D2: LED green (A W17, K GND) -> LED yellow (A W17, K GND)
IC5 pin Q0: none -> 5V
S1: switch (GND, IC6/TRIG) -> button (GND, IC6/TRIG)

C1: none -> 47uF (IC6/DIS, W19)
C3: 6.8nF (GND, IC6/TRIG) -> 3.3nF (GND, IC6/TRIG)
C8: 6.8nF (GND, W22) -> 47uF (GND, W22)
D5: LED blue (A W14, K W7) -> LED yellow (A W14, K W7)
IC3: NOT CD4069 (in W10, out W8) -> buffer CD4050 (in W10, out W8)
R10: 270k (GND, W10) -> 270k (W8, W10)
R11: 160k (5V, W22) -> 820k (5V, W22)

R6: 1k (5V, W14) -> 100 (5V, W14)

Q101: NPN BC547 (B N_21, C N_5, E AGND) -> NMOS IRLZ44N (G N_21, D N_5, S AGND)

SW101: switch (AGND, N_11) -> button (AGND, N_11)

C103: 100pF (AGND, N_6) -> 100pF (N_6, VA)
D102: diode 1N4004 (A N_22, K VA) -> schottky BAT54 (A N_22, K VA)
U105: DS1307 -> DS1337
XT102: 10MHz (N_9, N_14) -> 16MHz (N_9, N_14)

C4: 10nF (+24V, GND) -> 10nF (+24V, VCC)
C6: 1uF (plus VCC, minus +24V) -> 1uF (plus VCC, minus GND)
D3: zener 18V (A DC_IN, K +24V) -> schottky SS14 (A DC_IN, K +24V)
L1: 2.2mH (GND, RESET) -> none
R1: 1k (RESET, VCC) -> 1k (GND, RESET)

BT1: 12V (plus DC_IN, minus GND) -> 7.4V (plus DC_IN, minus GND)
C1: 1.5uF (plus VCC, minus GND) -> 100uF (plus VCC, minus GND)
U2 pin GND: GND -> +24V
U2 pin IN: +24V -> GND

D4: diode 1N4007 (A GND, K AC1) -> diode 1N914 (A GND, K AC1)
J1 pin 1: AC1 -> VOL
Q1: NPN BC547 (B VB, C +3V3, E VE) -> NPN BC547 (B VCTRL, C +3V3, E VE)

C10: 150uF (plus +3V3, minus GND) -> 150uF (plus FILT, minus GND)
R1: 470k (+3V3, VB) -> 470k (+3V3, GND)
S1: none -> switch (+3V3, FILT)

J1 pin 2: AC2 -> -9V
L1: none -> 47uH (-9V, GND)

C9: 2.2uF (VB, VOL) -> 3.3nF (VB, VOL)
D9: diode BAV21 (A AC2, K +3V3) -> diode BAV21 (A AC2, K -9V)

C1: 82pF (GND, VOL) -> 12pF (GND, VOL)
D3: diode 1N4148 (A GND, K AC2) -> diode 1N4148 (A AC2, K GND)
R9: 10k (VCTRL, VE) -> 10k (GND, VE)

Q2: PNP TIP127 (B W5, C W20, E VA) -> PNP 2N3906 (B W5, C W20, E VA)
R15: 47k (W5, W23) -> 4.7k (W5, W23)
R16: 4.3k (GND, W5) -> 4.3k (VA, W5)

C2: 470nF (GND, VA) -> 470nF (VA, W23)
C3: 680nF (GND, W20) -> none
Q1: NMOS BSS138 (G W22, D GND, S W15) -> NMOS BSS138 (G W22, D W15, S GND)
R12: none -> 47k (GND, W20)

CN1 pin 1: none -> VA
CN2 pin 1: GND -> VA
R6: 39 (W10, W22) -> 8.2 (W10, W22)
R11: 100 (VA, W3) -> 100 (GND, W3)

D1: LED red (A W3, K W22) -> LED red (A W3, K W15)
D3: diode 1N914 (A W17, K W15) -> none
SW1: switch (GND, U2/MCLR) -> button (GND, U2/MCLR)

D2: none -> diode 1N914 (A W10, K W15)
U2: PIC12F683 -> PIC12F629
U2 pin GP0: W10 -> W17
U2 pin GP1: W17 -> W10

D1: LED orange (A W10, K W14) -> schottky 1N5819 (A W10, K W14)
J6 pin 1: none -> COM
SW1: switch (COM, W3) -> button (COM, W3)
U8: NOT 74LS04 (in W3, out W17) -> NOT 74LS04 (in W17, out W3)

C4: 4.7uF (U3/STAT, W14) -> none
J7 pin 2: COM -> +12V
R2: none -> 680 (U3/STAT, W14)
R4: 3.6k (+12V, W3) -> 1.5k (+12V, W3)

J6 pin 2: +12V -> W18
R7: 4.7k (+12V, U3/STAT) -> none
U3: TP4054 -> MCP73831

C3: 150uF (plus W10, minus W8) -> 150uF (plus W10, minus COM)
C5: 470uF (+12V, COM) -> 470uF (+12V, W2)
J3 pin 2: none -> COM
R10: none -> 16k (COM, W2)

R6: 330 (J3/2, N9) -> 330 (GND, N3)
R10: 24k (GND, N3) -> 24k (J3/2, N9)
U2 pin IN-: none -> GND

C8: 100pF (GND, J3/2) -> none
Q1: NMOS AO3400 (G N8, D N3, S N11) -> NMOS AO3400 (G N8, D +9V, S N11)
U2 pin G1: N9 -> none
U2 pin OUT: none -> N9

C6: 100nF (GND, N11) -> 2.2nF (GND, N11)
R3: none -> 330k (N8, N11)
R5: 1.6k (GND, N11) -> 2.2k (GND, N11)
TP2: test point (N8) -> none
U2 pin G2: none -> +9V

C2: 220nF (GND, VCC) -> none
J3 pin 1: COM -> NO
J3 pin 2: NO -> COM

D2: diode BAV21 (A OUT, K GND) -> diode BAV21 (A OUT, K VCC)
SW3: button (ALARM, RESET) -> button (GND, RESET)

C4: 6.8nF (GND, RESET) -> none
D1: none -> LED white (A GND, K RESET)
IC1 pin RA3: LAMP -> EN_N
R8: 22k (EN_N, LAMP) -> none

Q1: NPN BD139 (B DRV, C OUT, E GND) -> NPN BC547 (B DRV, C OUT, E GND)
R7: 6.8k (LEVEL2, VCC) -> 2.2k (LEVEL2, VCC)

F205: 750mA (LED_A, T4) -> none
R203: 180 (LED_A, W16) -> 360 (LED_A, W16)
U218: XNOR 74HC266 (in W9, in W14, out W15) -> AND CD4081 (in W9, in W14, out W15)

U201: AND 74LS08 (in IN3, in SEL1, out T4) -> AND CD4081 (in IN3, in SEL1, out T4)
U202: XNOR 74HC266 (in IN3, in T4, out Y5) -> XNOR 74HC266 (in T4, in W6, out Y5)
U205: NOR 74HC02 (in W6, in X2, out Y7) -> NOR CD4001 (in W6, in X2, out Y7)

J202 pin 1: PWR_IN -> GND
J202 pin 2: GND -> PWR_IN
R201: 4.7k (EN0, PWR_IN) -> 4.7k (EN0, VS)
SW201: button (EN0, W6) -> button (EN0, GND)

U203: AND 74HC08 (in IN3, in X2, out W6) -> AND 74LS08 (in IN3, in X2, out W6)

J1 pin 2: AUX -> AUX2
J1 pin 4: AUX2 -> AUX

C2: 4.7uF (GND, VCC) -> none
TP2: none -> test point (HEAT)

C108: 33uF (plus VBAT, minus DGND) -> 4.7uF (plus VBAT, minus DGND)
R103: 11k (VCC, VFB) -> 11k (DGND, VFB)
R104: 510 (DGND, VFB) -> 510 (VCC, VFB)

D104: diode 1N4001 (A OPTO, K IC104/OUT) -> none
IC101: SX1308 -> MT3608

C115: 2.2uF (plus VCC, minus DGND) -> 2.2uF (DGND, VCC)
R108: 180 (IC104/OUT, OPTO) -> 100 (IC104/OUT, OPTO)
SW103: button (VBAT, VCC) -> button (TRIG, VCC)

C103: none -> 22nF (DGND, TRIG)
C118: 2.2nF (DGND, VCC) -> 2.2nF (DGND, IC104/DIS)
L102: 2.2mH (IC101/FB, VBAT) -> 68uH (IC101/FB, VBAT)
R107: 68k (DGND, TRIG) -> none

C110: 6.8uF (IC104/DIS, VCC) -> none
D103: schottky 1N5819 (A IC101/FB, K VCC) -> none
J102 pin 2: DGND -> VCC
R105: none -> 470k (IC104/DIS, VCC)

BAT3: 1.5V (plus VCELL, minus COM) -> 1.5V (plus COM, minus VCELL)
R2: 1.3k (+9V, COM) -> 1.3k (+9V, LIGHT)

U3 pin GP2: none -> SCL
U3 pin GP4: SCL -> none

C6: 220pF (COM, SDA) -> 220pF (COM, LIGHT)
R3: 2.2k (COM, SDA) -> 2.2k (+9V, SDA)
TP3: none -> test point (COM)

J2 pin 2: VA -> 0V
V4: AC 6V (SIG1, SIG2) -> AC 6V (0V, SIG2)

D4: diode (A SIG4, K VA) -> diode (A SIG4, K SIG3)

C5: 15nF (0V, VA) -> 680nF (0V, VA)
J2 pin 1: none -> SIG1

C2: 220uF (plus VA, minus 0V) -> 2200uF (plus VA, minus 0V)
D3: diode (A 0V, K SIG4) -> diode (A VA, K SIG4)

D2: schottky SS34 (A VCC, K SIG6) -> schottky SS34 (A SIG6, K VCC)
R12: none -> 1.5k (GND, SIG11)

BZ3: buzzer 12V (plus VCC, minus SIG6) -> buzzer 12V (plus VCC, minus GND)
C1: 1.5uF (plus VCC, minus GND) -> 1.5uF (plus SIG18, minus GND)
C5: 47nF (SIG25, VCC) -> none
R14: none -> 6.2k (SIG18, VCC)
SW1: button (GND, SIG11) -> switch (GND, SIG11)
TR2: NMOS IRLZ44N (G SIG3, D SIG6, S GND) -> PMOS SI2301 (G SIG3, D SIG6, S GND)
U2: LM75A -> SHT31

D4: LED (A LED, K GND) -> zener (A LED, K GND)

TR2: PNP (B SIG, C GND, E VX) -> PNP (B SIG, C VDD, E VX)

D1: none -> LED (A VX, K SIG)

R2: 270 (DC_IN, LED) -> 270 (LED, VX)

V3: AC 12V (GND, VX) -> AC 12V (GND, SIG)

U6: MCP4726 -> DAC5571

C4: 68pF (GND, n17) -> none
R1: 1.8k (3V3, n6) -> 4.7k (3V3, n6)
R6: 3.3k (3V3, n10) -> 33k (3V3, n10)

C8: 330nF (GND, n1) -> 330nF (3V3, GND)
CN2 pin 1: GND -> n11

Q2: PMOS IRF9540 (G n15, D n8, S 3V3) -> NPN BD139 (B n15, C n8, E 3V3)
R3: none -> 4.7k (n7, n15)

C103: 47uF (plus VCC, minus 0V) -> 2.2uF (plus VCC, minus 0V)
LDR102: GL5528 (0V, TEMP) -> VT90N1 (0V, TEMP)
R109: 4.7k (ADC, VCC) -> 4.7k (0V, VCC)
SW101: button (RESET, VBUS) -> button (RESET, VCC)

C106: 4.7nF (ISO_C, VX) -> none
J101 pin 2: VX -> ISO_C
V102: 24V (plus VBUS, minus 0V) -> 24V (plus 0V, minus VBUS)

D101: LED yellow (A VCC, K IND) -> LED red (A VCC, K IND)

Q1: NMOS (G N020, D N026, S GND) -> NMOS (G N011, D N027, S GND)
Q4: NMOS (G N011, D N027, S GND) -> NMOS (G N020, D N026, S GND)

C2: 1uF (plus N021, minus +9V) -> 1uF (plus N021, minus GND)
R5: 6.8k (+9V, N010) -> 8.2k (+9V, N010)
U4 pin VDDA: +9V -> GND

> Description of the task:
Note how many lines in the material hold the word "DGND", and give that number with nothing added.

> The answer:
8